Brief: Transcribe each record exactly, but omit pictures.

(Scene image comparisons)

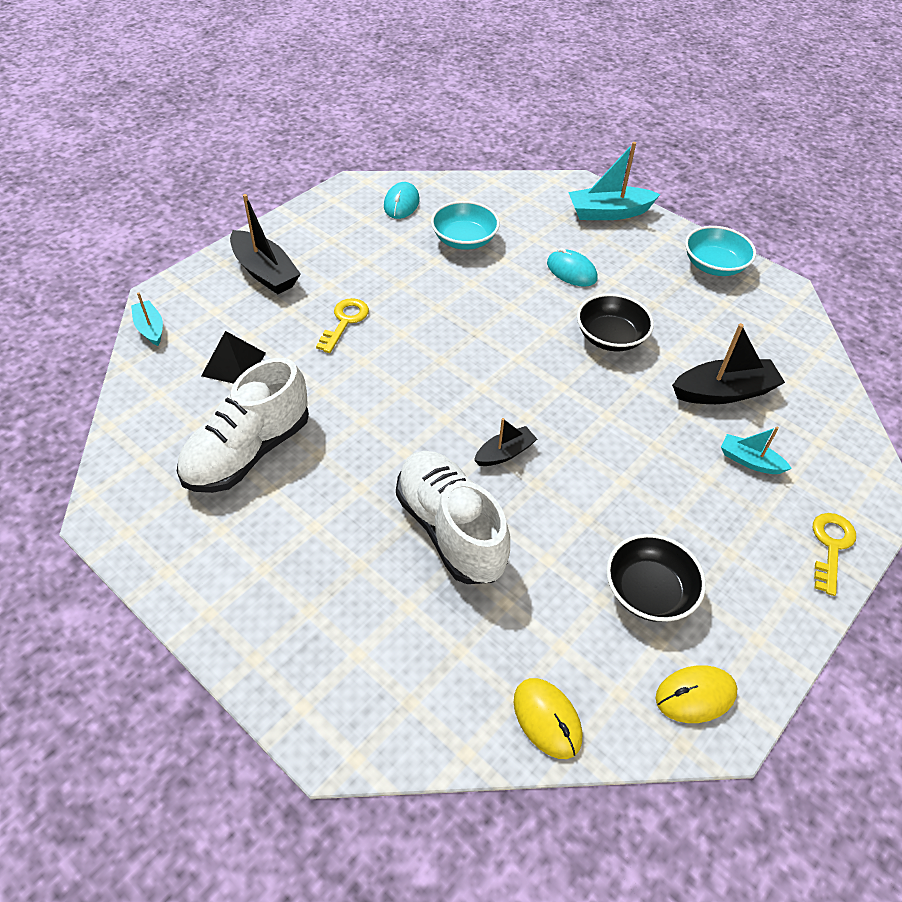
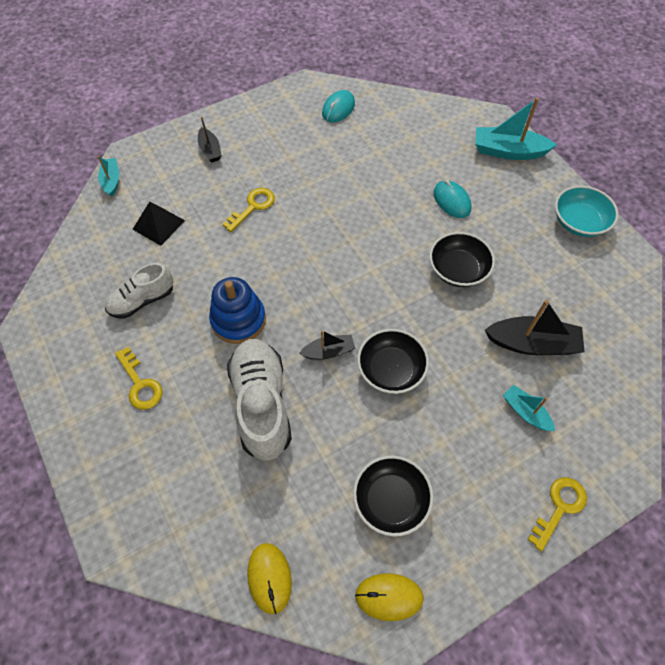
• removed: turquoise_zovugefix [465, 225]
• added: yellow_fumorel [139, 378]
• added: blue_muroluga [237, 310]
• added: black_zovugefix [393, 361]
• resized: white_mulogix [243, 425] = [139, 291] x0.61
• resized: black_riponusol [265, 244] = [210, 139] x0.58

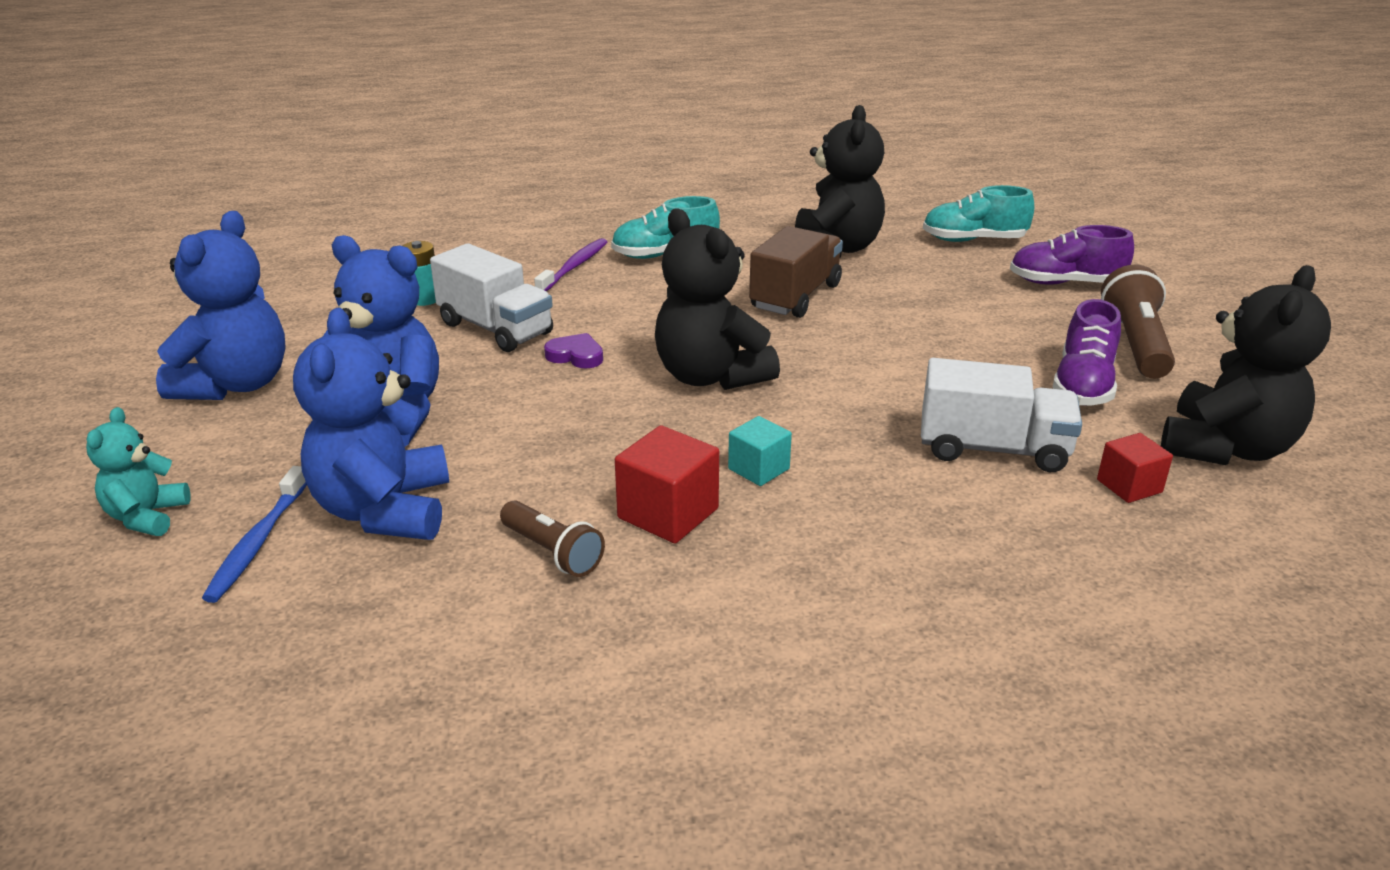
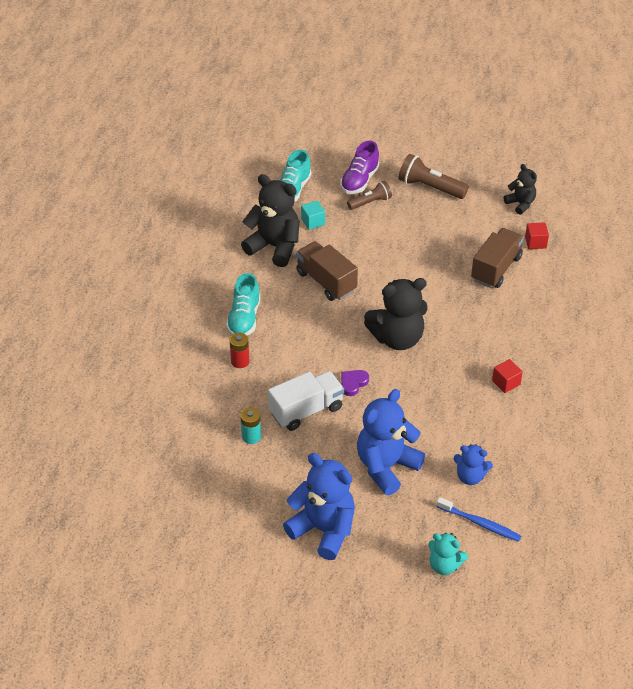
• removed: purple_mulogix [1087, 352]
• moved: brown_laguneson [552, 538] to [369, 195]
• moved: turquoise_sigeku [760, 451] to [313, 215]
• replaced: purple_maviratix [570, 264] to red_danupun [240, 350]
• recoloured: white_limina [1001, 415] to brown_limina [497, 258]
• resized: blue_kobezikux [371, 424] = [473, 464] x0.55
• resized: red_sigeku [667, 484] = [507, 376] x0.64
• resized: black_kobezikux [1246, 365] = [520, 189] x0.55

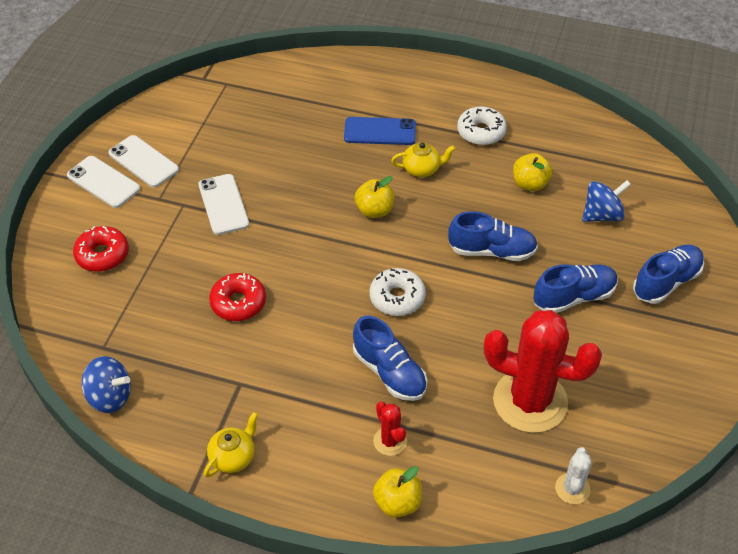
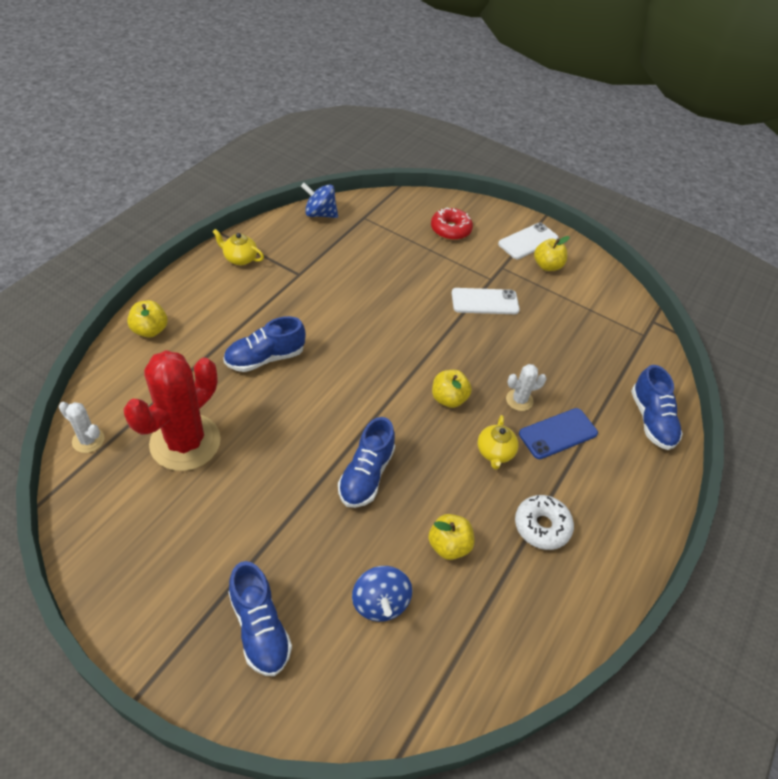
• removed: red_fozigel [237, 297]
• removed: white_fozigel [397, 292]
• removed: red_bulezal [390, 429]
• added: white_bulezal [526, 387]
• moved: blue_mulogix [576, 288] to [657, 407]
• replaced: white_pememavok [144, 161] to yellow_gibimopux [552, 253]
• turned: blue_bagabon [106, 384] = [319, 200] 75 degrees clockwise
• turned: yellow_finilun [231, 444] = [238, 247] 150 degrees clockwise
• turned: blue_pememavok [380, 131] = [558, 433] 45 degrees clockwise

Problem solution:
• removed: turquoise_zovugefix [465, 225]
• added: yellow_fumorel [139, 378]
• added: blue_muroluga [237, 310]
• added: black_zovugefix [393, 361]
• resized: white_mulogix [243, 425] = [139, 291] x0.61
• resized: black_riponusol [265, 244] = [210, 139] x0.58

• removed: purple_mulogix [1087, 352]
• moved: brown_laguneson [552, 538] to [369, 195]
• moved: turquoise_sigeku [760, 451] to [313, 215]
• replaced: purple_maviratix [570, 264] to red_danupun [240, 350]
• recoloured: white_limina [1001, 415] to brown_limina [497, 258]
• resized: blue_kobezikux [371, 424] = [473, 464] x0.55
• resized: red_sigeku [667, 484] = [507, 376] x0.64
• resized: black_kobezikux [1246, 365] = [520, 189] x0.55

• removed: red_fozigel [237, 297]
• removed: white_fozigel [397, 292]
• removed: red_bulezal [390, 429]
• added: white_bulezal [526, 387]
• moved: blue_mulogix [576, 288] to [657, 407]
• replaced: white_pememavok [144, 161] to yellow_gibimopux [552, 253]
• turned: blue_bagabon [106, 384] = [319, 200] 75 degrees clockwise
• turned: yellow_finilun [231, 444] = [238, 247] 150 degrees clockwise
• turned: blue_pememavok [380, 131] = [558, 433] 45 degrees clockwise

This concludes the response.